> [OBJECTIVE]:
Tally the lines in the material that contain the string "clockwise" and give only that number.

-- START DATA ROWS --

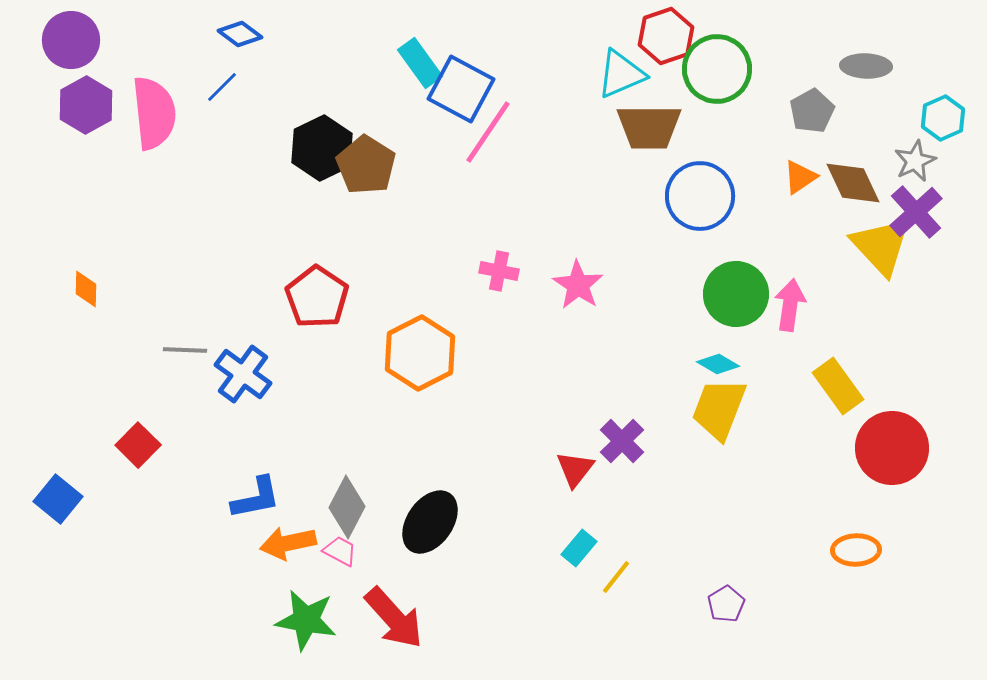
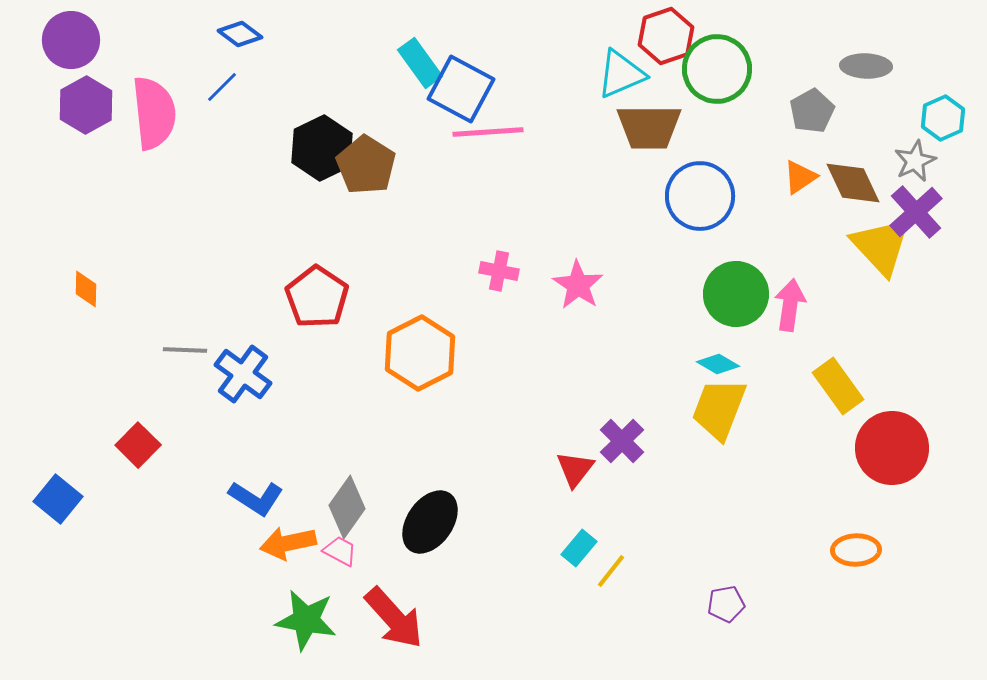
pink line at (488, 132): rotated 52 degrees clockwise
blue L-shape at (256, 498): rotated 44 degrees clockwise
gray diamond at (347, 507): rotated 8 degrees clockwise
yellow line at (616, 577): moved 5 px left, 6 px up
purple pentagon at (726, 604): rotated 21 degrees clockwise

-- END DATA ROWS --

> [ANSWER TO THIS EXERCISE]:
4